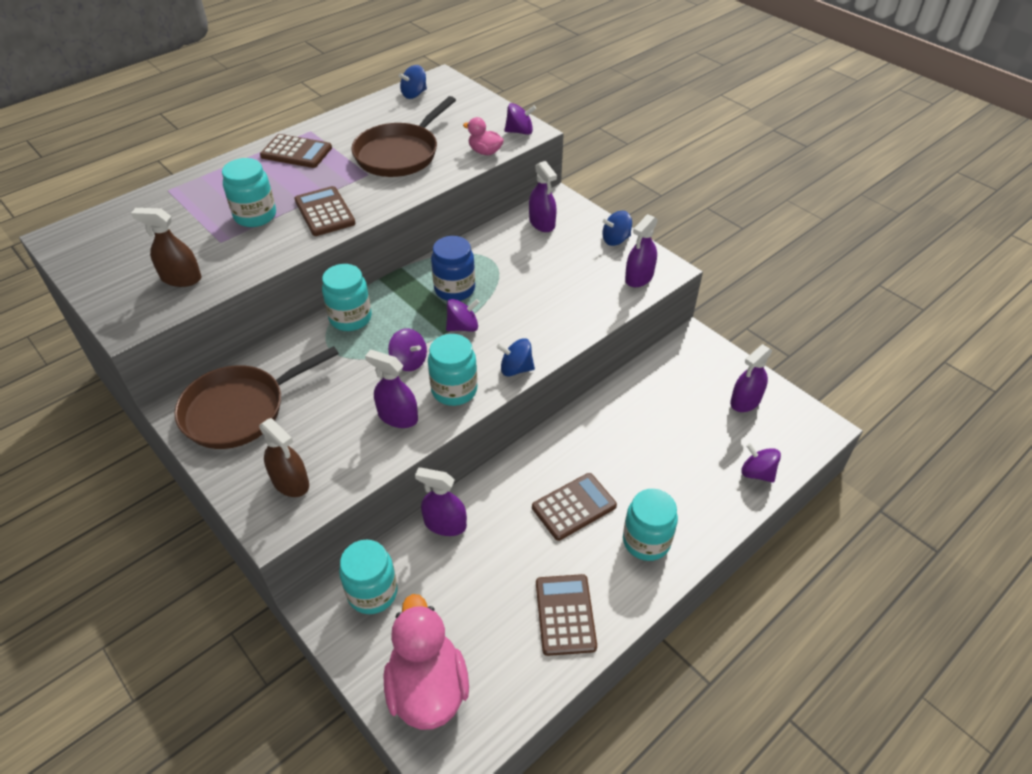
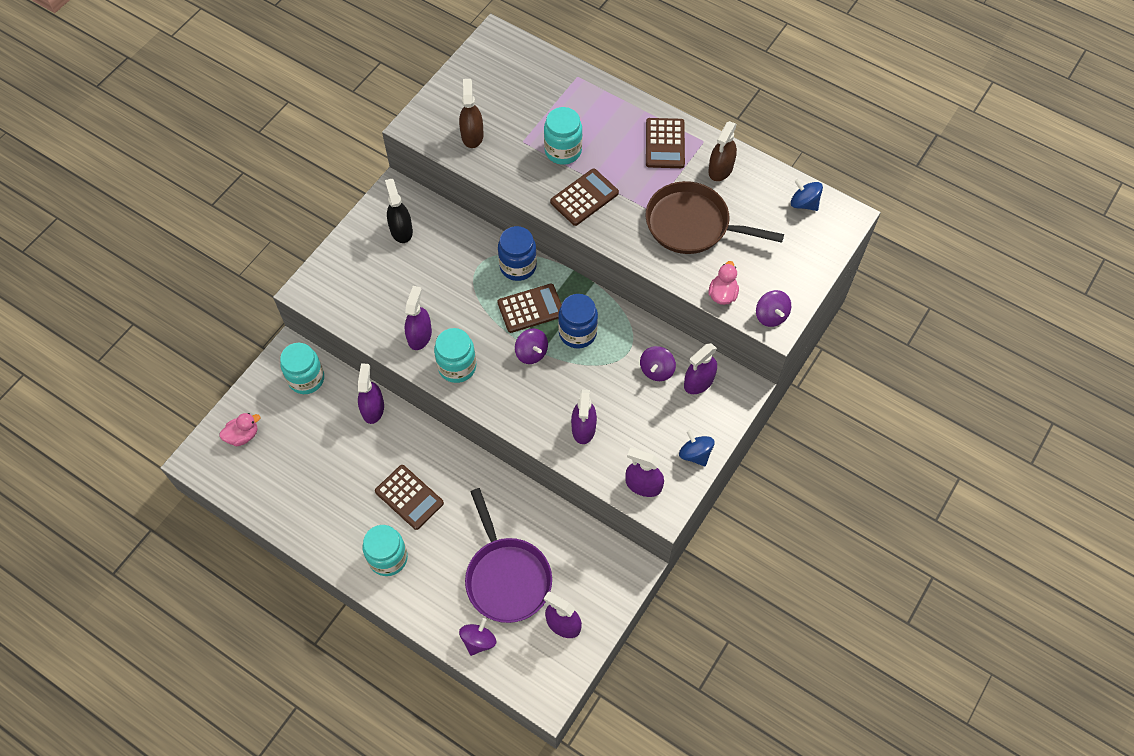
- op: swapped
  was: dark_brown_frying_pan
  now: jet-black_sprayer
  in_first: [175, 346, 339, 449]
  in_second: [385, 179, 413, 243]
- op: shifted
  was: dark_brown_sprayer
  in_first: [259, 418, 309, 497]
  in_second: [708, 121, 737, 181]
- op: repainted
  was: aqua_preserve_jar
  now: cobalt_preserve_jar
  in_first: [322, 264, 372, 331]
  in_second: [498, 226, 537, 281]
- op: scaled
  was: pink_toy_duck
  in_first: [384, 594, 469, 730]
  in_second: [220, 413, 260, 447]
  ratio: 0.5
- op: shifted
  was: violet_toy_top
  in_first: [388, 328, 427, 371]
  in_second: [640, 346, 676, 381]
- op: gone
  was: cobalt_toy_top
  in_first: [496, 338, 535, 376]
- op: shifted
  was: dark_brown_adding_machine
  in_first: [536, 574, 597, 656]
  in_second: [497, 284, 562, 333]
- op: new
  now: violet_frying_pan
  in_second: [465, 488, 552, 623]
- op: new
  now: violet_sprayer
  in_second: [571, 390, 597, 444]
☆ ☆ ☆ ☆ ☆
Please print every record above exactly, but leave the pictures out.

- op: swapped
  was: dark_brown_frying_pan
  now: jet-black_sprayer
  in_first: [175, 346, 339, 449]
  in_second: [385, 179, 413, 243]
- op: shifted
  was: dark_brown_sprayer
  in_first: [259, 418, 309, 497]
  in_second: [708, 121, 737, 181]
- op: repainted
  was: aqua_preserve_jar
  now: cobalt_preserve_jar
  in_first: [322, 264, 372, 331]
  in_second: [498, 226, 537, 281]
- op: scaled
  was: pink_toy_duck
  in_first: [384, 594, 469, 730]
  in_second: [220, 413, 260, 447]
  ratio: 0.5
- op: shifted
  was: violet_toy_top
  in_first: [388, 328, 427, 371]
  in_second: [640, 346, 676, 381]
- op: gone
  was: cobalt_toy_top
  in_first: [496, 338, 535, 376]
- op: shifted
  was: dark_brown_adding_machine
  in_first: [536, 574, 597, 656]
  in_second: [497, 284, 562, 333]
- op: new
  now: violet_frying_pan
  in_second: [465, 488, 552, 623]
- op: new
  now: violet_sprayer
  in_second: [571, 390, 597, 444]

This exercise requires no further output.